Given exercise:
Set down the whole listing verbatim.

"""

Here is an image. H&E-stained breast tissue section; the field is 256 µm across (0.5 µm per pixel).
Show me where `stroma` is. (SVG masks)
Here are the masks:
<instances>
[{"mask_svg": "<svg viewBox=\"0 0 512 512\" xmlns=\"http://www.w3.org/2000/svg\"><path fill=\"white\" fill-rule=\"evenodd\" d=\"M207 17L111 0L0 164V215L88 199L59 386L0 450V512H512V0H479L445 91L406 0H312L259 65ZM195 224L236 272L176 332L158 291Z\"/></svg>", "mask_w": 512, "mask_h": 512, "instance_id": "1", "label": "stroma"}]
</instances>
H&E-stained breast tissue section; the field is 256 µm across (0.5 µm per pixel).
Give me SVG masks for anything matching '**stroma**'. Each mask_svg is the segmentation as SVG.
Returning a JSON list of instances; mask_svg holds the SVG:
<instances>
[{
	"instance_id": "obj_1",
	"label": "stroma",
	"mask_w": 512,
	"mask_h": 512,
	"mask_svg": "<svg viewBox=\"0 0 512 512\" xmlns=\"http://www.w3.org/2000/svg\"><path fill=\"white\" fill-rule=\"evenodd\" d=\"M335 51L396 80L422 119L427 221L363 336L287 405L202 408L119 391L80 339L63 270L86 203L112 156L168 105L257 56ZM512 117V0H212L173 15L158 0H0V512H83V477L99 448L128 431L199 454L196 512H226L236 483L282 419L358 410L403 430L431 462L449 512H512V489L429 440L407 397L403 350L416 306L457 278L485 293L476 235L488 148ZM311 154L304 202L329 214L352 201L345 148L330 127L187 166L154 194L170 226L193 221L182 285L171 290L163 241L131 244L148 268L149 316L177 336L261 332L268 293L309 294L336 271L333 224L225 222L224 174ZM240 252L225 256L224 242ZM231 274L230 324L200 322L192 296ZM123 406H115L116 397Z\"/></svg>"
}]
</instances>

"""

Result:
Here is an image. H&E-stained breast tissue section; the field is 256 µm across (0.5 µm per pixel).
Show me where `stroma` is. (SVG masks)
Here are the masks:
<instances>
[{"mask_svg": "<svg viewBox=\"0 0 512 512\" xmlns=\"http://www.w3.org/2000/svg\"><path fill=\"white\" fill-rule=\"evenodd\" d=\"M207 17L111 0L0 164V215L88 199L59 386L0 450V512H512V0H479L445 91L406 0H312L259 65ZM195 224L236 272L176 332L158 291Z\"/></svg>", "mask_w": 512, "mask_h": 512, "instance_id": "1", "label": "stroma"}]
</instances>
H&E-stained breast tissue section; the field is 256 µm across (0.5 µm per pixel).
Give me SVG masks for anything matching '**stroma**'. Each mask_svg is the segmentation as SVG.
Returning a JSON list of instances; mask_svg holds the SVG:
<instances>
[{
	"instance_id": "obj_1",
	"label": "stroma",
	"mask_w": 512,
	"mask_h": 512,
	"mask_svg": "<svg viewBox=\"0 0 512 512\" xmlns=\"http://www.w3.org/2000/svg\"><path fill=\"white\" fill-rule=\"evenodd\" d=\"M335 51L396 80L422 119L427 221L363 336L287 405L202 408L119 391L80 339L63 270L86 203L112 156L168 105L257 56ZM512 117V0H212L173 15L158 0H0V512H83V477L99 448L128 431L199 454L196 512H226L236 483L282 419L358 410L403 430L431 462L449 512H512V489L429 440L407 397L403 350L416 306L457 278L485 293L476 235L488 148ZM311 154L304 202L329 214L352 201L345 148L330 127L187 166L154 194L170 226L193 221L182 285L171 290L163 241L131 244L148 268L149 316L177 336L261 332L268 293L309 294L336 271L333 224L225 222L224 174ZM240 252L225 256L224 242ZM231 274L230 324L200 322L192 296ZM123 406H115L116 397Z\"/></svg>"
}]
</instances>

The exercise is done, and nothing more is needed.